Problem details >>
Please write out the line containing "(379, 133) = (657, 329): brown" and each line after it through the end of the data, exactly, and nothing else.

Excerpted data >>
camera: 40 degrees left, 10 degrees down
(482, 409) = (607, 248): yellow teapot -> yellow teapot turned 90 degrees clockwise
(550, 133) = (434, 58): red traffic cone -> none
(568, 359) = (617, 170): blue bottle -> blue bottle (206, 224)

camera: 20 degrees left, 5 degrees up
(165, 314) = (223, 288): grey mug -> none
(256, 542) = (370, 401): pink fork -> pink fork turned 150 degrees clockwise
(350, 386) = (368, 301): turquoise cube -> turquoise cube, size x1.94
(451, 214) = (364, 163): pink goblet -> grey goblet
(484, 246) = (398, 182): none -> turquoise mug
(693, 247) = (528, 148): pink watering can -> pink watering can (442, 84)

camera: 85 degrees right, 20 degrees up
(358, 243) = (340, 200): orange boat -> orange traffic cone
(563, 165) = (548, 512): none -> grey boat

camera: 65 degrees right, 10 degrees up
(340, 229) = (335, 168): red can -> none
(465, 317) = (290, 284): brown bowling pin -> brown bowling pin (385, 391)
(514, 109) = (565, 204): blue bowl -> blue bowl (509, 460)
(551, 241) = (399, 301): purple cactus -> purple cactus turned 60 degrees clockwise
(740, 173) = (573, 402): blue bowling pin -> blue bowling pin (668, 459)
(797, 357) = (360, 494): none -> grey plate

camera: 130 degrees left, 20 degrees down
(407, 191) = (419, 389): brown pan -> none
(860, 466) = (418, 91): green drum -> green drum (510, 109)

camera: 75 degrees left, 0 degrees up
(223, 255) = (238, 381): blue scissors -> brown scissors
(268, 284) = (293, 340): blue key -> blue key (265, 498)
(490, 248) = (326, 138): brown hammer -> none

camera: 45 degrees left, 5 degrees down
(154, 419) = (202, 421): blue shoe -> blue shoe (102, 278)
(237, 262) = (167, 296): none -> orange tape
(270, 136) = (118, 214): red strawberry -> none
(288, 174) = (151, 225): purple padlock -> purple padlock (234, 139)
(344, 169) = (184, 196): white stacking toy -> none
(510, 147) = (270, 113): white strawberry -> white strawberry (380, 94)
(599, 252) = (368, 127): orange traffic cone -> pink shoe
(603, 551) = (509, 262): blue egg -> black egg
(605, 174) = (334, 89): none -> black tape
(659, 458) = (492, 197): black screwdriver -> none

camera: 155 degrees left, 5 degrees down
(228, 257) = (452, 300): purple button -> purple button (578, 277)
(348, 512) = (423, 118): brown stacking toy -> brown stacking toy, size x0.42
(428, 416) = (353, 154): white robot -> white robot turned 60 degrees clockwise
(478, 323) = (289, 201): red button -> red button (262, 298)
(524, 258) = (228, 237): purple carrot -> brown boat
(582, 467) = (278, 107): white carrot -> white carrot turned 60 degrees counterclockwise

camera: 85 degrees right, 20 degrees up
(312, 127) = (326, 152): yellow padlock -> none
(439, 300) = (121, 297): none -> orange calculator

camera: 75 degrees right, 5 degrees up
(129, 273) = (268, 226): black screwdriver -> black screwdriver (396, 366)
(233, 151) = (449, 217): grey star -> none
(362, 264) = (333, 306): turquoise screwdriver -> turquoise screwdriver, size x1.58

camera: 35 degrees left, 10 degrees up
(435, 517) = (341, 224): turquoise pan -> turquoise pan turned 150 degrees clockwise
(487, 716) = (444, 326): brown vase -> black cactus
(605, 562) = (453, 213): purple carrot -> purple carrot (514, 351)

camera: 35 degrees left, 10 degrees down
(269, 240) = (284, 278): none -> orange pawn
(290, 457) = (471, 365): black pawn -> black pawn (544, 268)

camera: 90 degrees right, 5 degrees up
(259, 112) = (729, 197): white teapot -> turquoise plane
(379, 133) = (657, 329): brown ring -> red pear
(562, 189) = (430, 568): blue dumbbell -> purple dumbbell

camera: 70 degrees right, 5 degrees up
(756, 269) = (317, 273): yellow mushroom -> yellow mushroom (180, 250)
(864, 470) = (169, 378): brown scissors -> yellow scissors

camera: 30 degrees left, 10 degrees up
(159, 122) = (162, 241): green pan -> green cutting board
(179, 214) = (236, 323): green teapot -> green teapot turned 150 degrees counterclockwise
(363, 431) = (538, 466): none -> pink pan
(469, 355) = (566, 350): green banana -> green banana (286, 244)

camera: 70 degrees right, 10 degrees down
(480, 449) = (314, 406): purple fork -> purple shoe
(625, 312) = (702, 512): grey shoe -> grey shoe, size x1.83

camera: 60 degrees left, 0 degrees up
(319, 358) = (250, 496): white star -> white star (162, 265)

Solution below >>
(379, 133) = (657, 329): brown ring -> red pear
(562, 189) = (430, 568): blue dumbbell -> purple dumbbell

camera: 70 degrees right, 5 degrees up
(756, 269) = (317, 273): yellow mushroom -> yellow mushroom (180, 250)
(864, 470) = (169, 378): brown scissors -> yellow scissors

camera: 30 degrees left, 10 degrees up
(159, 122) = (162, 241): green pan -> green cutting board
(179, 214) = (236, 323): green teapot -> green teapot turned 150 degrees counterclockwise
(363, 431) = (538, 466): none -> pink pan
(469, 355) = (566, 350): green banana -> green banana (286, 244)

camera: 70 degrees right, 10 degrees down
(480, 449) = (314, 406): purple fork -> purple shoe
(625, 312) = (702, 512): grey shoe -> grey shoe, size x1.83

camera: 60 degrees left, 0 degrees up
(319, 358) = (250, 496): white star -> white star (162, 265)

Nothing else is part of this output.